[Given data]

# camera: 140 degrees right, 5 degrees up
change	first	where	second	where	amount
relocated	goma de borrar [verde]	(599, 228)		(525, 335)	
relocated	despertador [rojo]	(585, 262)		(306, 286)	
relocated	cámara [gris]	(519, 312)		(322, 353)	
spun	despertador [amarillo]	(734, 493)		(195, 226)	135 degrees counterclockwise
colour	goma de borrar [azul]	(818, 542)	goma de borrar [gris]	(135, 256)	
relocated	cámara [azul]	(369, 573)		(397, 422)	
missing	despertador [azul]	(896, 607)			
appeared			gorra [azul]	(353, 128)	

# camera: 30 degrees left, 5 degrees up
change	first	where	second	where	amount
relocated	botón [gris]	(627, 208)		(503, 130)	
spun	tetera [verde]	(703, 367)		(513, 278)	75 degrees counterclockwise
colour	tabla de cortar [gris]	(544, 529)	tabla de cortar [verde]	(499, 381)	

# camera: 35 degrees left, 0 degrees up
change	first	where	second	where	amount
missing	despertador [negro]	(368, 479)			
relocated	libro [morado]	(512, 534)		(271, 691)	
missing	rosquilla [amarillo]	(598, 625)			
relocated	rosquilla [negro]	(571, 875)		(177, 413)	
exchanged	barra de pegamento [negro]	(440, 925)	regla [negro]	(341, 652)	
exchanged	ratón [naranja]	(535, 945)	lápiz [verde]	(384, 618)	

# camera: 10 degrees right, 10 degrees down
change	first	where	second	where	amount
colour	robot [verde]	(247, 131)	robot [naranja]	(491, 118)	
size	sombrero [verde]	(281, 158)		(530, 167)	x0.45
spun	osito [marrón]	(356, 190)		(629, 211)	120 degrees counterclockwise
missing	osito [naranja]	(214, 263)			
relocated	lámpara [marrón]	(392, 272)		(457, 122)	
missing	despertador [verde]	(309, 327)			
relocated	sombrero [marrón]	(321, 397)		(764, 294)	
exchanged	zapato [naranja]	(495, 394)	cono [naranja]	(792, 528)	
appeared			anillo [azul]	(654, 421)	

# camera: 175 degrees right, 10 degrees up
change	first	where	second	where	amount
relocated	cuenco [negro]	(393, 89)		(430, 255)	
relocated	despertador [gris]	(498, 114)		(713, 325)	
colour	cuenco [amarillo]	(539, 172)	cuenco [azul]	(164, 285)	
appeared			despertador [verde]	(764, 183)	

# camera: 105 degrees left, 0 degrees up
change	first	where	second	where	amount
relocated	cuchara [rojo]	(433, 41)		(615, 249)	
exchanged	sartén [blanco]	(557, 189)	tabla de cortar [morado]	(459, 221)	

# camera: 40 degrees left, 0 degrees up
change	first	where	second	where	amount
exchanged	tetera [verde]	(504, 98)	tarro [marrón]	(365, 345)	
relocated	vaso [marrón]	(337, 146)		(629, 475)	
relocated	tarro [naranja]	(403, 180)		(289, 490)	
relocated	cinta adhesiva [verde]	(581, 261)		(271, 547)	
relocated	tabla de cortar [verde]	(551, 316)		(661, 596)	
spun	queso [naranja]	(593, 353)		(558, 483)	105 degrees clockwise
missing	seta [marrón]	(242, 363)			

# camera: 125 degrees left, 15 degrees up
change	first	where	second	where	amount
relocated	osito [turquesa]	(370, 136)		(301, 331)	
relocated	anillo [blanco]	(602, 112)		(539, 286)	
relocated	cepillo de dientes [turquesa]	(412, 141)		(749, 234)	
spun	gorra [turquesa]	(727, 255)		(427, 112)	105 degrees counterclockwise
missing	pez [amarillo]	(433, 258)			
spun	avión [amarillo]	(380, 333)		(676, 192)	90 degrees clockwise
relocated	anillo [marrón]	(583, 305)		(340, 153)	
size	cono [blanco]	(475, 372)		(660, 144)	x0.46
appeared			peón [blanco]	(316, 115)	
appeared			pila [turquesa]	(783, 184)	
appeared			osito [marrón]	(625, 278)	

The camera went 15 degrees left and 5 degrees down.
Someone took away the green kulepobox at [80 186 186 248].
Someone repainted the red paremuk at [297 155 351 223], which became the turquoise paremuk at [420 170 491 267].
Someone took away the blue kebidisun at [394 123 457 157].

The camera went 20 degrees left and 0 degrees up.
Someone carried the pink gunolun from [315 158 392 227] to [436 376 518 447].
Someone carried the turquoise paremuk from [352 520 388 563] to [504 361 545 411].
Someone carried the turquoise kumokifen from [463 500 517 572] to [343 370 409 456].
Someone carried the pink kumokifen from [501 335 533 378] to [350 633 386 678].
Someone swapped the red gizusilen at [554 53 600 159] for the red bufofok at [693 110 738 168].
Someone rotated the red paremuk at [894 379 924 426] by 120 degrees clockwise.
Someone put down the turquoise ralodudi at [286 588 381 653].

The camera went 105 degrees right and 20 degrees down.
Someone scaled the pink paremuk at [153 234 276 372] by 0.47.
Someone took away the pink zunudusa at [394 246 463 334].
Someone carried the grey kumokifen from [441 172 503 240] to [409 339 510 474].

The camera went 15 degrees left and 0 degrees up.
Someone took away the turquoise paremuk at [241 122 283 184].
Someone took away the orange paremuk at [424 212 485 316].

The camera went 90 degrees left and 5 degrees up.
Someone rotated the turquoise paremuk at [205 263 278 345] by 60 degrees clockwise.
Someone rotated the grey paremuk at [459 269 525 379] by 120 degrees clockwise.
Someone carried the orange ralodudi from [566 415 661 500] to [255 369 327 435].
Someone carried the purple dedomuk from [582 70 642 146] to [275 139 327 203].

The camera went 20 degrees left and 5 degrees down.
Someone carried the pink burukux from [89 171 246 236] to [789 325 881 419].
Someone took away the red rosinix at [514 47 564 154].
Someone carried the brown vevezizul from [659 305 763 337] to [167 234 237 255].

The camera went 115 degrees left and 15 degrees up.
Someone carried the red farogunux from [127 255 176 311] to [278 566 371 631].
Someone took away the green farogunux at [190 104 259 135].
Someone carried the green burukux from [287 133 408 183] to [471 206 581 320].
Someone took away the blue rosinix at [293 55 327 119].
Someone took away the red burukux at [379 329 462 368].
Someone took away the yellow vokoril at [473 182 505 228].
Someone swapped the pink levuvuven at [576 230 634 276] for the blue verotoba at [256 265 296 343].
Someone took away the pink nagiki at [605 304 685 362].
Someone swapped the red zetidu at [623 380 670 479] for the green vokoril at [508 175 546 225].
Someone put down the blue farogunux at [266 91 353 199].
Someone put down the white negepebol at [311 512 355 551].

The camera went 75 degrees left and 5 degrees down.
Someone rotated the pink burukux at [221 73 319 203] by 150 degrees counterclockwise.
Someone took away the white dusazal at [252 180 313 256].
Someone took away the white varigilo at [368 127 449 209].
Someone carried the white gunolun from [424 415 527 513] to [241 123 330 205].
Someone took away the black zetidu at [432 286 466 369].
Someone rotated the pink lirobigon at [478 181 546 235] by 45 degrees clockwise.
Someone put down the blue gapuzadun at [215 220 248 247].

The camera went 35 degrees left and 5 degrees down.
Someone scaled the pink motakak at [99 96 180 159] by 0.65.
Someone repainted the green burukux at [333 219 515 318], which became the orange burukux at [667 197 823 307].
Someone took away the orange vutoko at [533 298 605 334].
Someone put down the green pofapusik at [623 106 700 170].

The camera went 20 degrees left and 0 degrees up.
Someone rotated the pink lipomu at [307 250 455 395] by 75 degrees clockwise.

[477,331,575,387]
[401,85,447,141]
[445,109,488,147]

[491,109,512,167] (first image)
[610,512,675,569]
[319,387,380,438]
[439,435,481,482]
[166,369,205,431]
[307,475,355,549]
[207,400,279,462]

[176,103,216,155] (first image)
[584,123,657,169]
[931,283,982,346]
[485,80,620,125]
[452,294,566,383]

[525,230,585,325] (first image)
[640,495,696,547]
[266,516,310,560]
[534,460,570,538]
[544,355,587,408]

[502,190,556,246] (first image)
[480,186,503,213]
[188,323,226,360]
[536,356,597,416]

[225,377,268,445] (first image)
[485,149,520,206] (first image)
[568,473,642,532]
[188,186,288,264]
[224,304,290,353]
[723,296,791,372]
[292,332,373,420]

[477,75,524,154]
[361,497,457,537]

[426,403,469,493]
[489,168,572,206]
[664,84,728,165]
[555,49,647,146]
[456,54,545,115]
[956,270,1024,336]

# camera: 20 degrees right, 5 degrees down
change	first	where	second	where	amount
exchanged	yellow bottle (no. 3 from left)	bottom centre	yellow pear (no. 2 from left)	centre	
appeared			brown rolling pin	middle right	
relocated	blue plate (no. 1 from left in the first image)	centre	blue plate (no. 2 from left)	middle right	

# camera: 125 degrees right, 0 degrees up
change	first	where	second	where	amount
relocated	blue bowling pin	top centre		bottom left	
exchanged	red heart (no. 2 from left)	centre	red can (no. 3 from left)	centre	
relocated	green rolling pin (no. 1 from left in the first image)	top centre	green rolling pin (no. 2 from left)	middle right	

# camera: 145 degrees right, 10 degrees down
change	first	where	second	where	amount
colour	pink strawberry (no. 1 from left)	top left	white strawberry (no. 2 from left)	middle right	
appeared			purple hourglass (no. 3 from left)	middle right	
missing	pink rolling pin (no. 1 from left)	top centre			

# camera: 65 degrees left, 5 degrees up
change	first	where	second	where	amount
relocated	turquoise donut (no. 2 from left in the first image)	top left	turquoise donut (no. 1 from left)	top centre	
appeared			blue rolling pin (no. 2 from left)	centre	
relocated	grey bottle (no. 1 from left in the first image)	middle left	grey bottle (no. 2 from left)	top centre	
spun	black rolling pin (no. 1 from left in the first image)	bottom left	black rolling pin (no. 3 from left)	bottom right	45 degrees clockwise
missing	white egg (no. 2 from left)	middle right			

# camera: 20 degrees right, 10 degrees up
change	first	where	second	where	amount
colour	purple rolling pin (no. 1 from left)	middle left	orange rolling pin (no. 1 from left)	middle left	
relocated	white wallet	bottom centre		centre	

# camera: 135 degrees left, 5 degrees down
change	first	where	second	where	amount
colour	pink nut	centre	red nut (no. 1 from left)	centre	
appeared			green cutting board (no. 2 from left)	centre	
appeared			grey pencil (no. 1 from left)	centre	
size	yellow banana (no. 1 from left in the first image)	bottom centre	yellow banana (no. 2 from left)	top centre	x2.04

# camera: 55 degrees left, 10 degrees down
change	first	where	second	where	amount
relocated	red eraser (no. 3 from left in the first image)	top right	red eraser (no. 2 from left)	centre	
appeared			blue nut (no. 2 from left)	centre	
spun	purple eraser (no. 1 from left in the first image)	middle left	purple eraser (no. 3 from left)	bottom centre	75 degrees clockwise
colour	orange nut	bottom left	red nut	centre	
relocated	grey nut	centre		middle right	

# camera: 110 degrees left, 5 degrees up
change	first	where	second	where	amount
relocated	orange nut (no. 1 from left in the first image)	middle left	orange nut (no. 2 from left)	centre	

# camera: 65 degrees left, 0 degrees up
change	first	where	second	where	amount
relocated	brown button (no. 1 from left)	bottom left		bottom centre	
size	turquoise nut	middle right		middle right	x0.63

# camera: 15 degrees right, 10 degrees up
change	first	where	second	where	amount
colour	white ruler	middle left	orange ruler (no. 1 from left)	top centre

[/Given data]

**Problem details:** Go through the data line by line and work out how many lines contain "cámara". Give only that number.

**Response to the exercise:** 2